■ MATERIAL PROVIDED
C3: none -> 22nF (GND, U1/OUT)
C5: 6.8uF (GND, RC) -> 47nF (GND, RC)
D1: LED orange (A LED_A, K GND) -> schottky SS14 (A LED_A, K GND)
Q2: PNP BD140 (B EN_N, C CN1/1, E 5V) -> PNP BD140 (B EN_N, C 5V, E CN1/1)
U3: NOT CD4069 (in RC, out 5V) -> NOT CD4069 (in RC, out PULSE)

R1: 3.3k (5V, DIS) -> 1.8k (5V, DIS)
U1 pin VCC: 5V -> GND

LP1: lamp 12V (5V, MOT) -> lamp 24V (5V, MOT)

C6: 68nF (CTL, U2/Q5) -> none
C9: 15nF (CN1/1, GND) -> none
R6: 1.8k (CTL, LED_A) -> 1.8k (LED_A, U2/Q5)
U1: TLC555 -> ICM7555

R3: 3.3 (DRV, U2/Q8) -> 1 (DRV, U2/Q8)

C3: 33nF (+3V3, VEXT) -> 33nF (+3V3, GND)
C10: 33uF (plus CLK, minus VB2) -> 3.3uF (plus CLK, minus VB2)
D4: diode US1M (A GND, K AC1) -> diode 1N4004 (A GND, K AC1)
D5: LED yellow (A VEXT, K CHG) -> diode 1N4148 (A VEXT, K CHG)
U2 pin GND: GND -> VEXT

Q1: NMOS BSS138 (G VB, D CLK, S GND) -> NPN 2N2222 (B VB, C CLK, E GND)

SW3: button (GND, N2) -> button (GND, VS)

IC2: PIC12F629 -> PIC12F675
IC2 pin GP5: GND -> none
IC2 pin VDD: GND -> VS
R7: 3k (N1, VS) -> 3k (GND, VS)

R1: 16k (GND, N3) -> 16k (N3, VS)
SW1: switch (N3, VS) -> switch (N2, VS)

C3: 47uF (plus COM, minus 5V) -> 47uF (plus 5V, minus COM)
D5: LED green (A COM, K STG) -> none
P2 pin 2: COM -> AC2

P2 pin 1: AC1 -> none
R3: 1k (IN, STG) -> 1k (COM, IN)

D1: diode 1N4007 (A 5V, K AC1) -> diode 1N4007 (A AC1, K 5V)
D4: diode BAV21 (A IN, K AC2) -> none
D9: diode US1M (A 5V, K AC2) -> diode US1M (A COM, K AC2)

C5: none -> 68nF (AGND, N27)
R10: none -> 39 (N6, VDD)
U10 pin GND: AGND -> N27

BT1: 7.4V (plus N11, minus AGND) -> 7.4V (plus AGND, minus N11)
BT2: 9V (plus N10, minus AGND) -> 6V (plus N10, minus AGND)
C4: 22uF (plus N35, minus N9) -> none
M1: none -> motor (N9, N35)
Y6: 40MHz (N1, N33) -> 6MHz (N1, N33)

■ WORK REQUEST
Nothing should appear in the output except the lines from the one with "R1: 16k (GND, N3) -> 16k (N3, VS)" through the end of the records above, copied exactly.

■ OUTPUT FOR THIS TASK
R1: 16k (GND, N3) -> 16k (N3, VS)
SW1: switch (N3, VS) -> switch (N2, VS)

C3: 47uF (plus COM, minus 5V) -> 47uF (plus 5V, minus COM)
D5: LED green (A COM, K STG) -> none
P2 pin 2: COM -> AC2

P2 pin 1: AC1 -> none
R3: 1k (IN, STG) -> 1k (COM, IN)

D1: diode 1N4007 (A 5V, K AC1) -> diode 1N4007 (A AC1, K 5V)
D4: diode BAV21 (A IN, K AC2) -> none
D9: diode US1M (A 5V, K AC2) -> diode US1M (A COM, K AC2)

C5: none -> 68nF (AGND, N27)
R10: none -> 39 (N6, VDD)
U10 pin GND: AGND -> N27

BT1: 7.4V (plus N11, minus AGND) -> 7.4V (plus AGND, minus N11)
BT2: 9V (plus N10, minus AGND) -> 6V (plus N10, minus AGND)
C4: 22uF (plus N35, minus N9) -> none
M1: none -> motor (N9, N35)
Y6: 40MHz (N1, N33) -> 6MHz (N1, N33)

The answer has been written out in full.